-- Your objective --
For the entries below, copy exactly the line that contains "purple diamond: (249, 274)" through the line that contains "cyan cross: (20, 82) -> (27, 87), moved", both ends included, and exclude all pictures.

-- Supplied material --
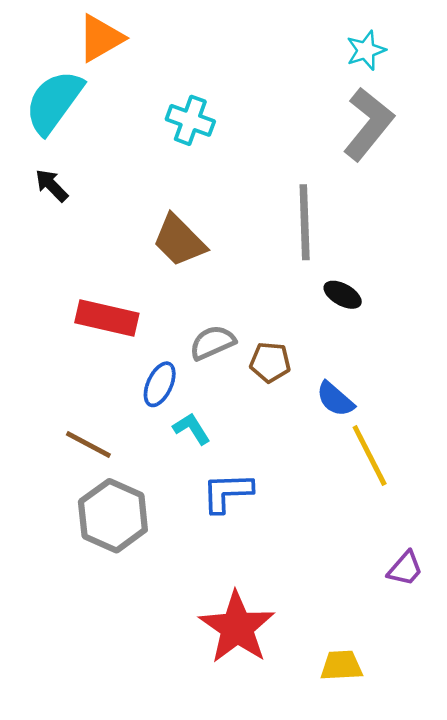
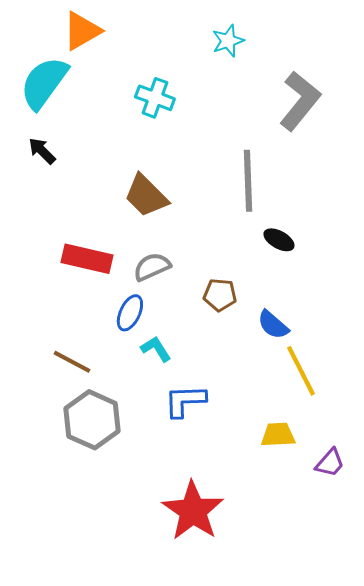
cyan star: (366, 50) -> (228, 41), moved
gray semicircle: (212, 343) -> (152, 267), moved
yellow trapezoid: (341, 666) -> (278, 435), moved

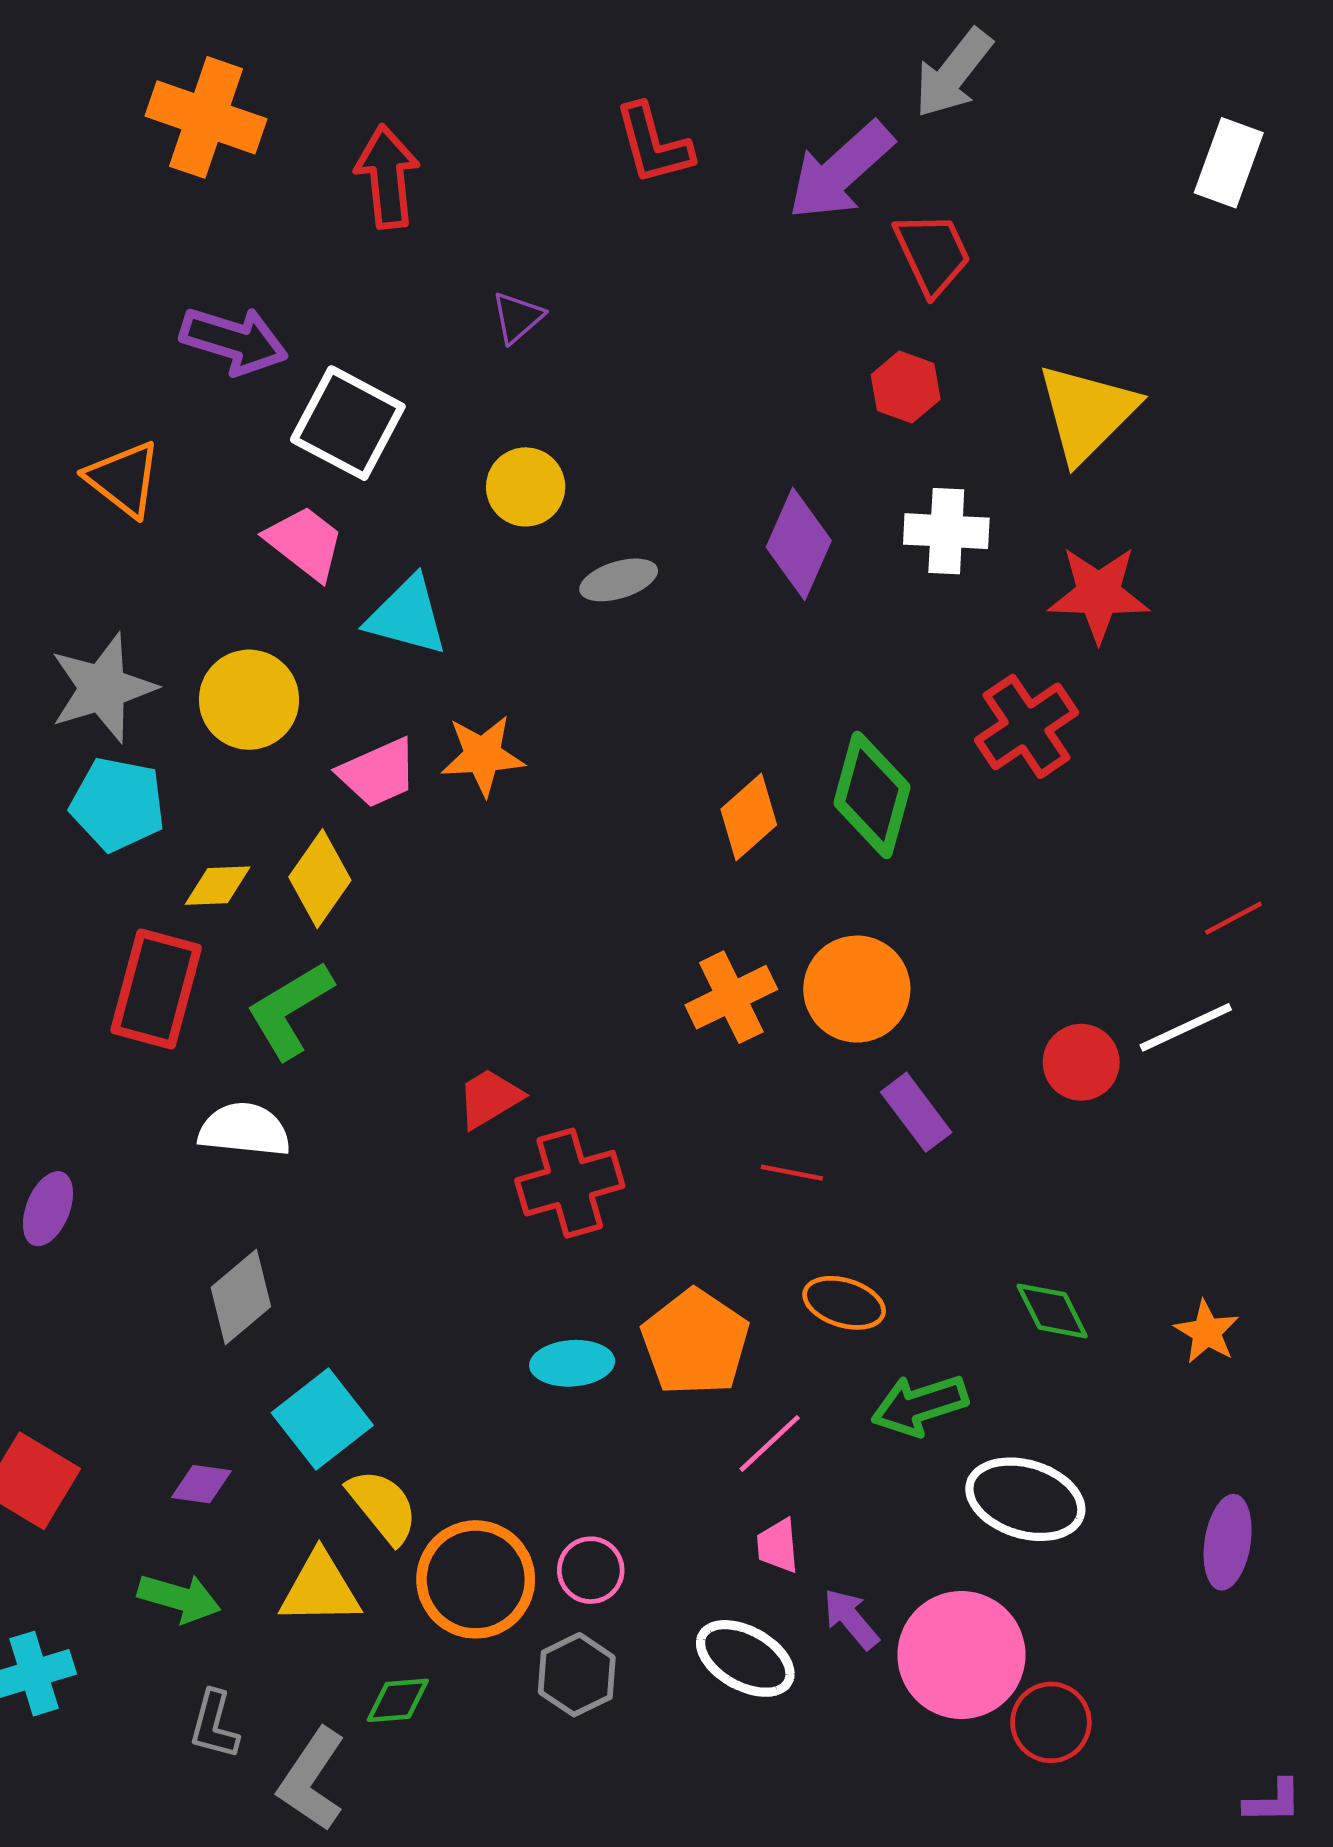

...

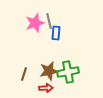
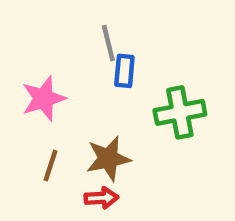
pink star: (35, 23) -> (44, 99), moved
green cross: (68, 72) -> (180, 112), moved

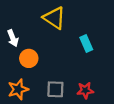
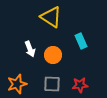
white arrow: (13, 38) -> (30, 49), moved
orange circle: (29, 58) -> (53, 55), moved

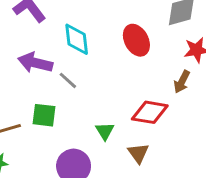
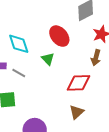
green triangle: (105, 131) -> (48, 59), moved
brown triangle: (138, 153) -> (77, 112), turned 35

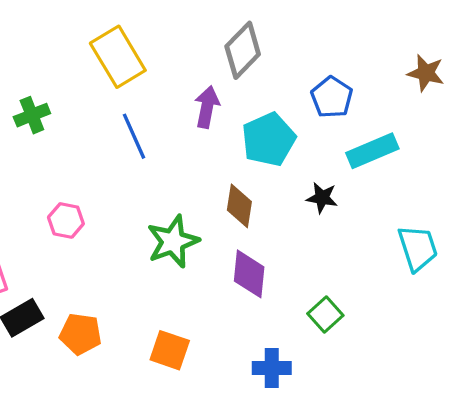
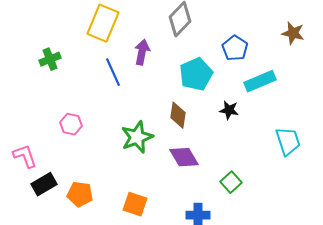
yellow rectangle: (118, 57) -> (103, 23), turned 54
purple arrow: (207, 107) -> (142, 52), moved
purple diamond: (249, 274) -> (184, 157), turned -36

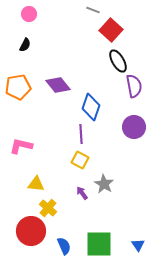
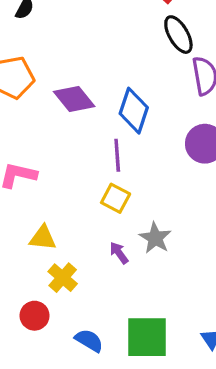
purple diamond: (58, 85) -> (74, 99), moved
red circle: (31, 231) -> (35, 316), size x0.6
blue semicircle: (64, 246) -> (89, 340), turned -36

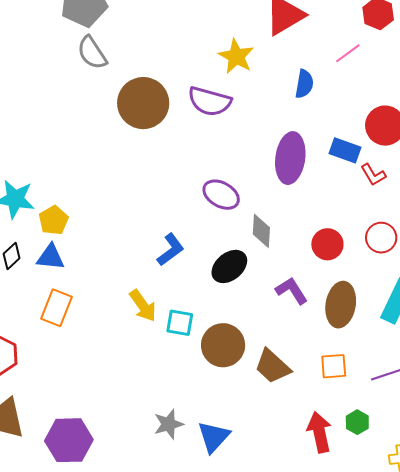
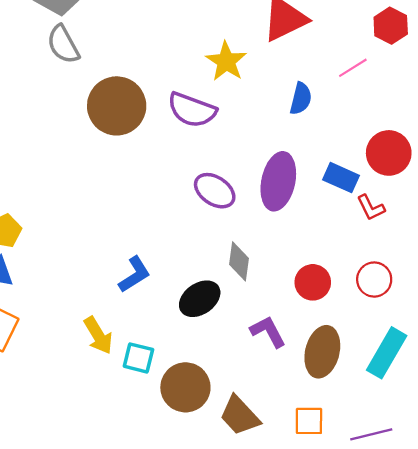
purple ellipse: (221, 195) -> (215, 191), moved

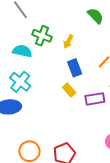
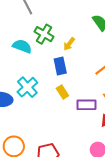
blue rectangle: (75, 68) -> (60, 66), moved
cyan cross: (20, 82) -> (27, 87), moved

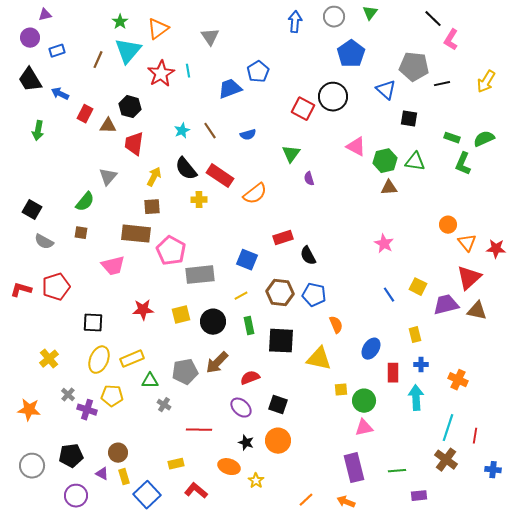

-- Written response --
purple diamond: (249, 274) -> (184, 157), turned -36

purple diamond: (58, 85) -> (74, 99), moved
red circle: (31, 231) -> (35, 316), size x0.6
blue semicircle: (64, 246) -> (89, 340), turned -36

purple ellipse: (221, 195) -> (215, 191), moved

blue rectangle: (75, 68) -> (60, 66), moved
cyan cross: (20, 82) -> (27, 87), moved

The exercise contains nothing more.